» YOUR GOAL: Everything in the listing below must be set down again exactly, apart from the pictures.

» GIVEN MATERIAL:
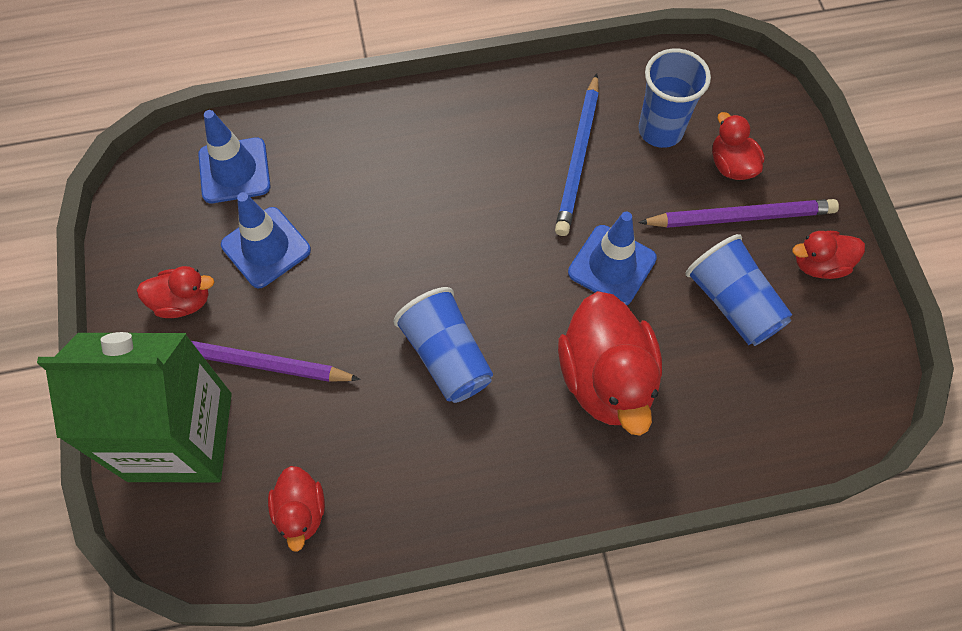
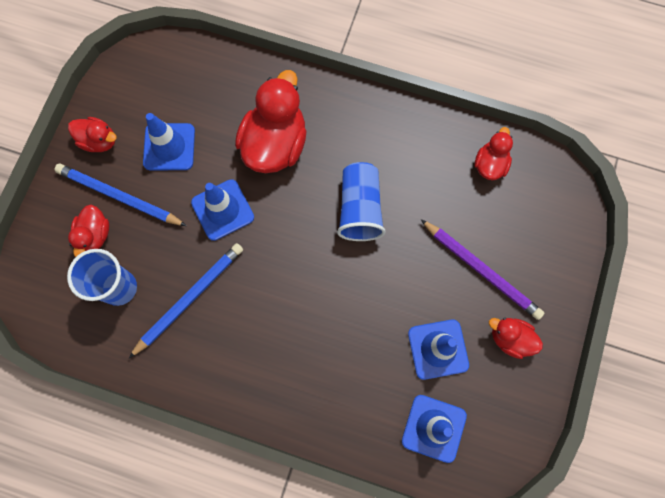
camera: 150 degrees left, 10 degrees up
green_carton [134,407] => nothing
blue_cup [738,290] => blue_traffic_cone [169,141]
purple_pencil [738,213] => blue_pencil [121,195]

» REPLY TO THE EXERCISE:
camera: 150 degrees left, 10 degrees up
green_carton [134,407] => nothing
blue_cup [738,290] => blue_traffic_cone [169,141]
purple_pencil [738,213] => blue_pencil [121,195]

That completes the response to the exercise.